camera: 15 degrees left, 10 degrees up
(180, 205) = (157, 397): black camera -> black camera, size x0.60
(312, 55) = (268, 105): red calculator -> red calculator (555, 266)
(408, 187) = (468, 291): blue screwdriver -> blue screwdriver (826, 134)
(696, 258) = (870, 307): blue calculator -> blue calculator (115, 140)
...
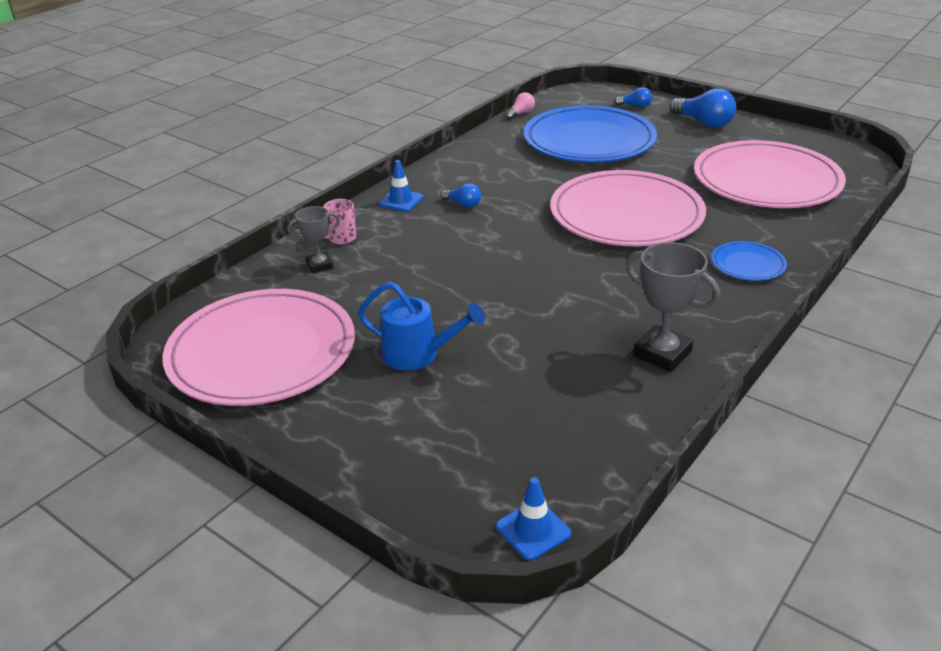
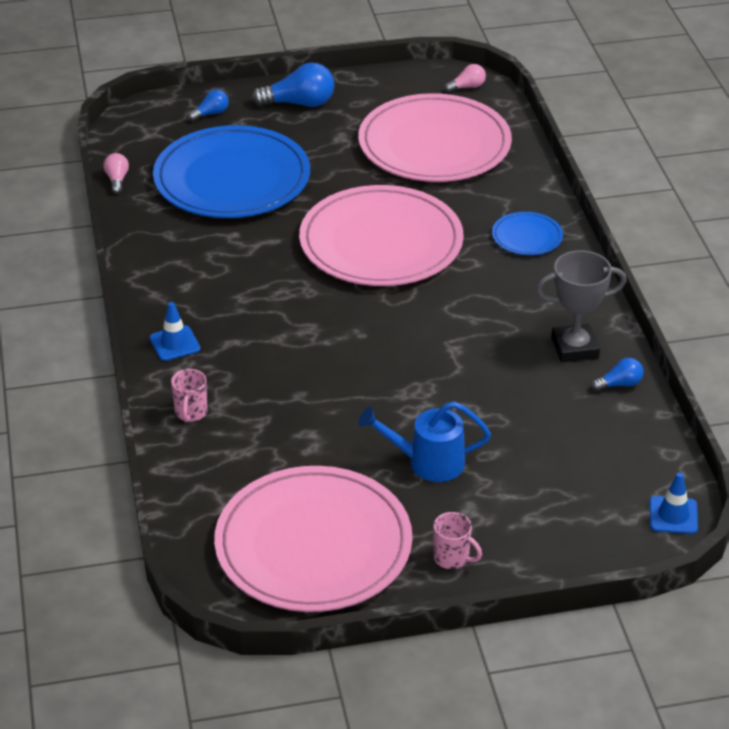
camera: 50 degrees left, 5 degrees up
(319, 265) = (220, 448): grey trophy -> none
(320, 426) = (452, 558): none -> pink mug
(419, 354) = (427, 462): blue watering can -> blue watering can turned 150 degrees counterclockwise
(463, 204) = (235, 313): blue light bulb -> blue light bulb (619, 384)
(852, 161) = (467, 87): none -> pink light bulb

The problem
Reproduce only the lines above, starting at the line with "(320, 426) = (452, 558): none -> pink mug" and ending at the line with "(852, 161) = (467, 87): none", exactly as written.

Finished task
(320, 426) = (452, 558): none -> pink mug
(419, 354) = (427, 462): blue watering can -> blue watering can turned 150 degrees counterclockwise
(463, 204) = (235, 313): blue light bulb -> blue light bulb (619, 384)
(852, 161) = (467, 87): none -> pink light bulb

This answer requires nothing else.